[Material to process]
--- START ---

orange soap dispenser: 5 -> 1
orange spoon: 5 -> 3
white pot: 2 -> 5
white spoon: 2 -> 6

--- END ---
--- START ---

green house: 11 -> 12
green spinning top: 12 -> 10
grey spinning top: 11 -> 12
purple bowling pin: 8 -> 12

--- END ---
--- START ---

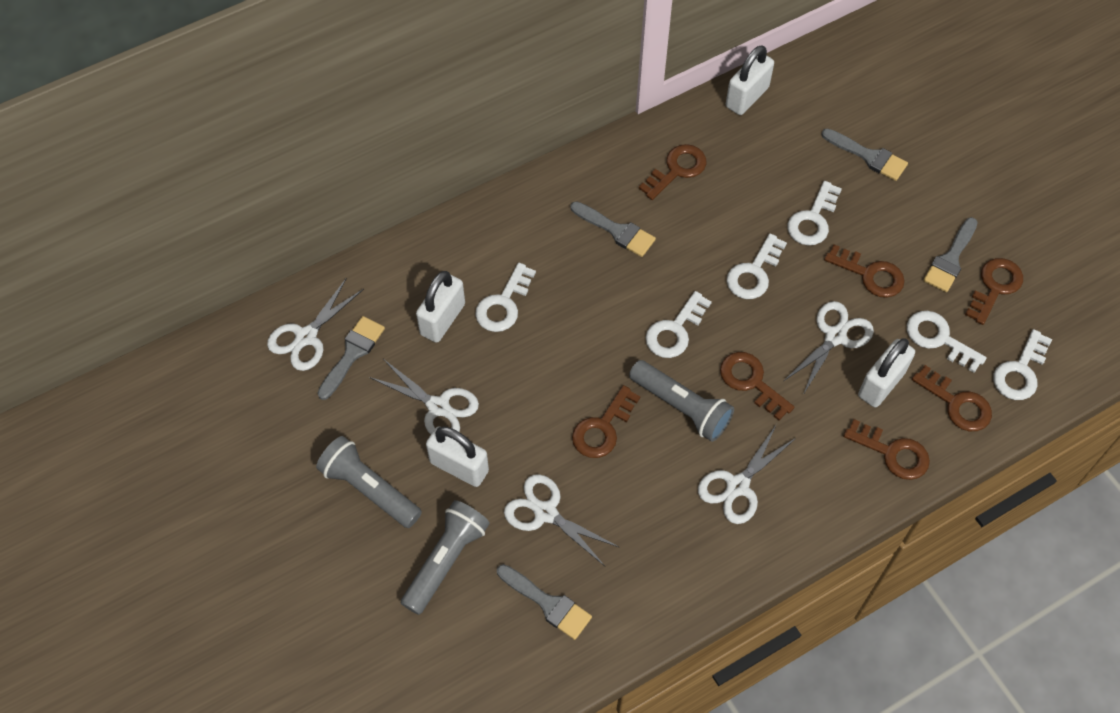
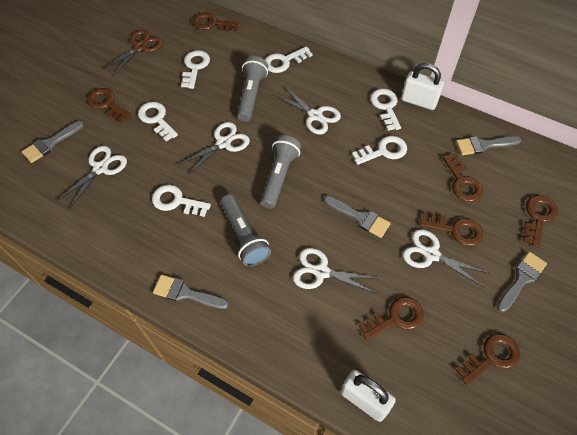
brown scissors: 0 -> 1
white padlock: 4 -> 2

--- END ---

[Prompt] Whenever a line of the material holds the word "green", copy it out.

[Response]
green house: 11 -> 12
green spinning top: 12 -> 10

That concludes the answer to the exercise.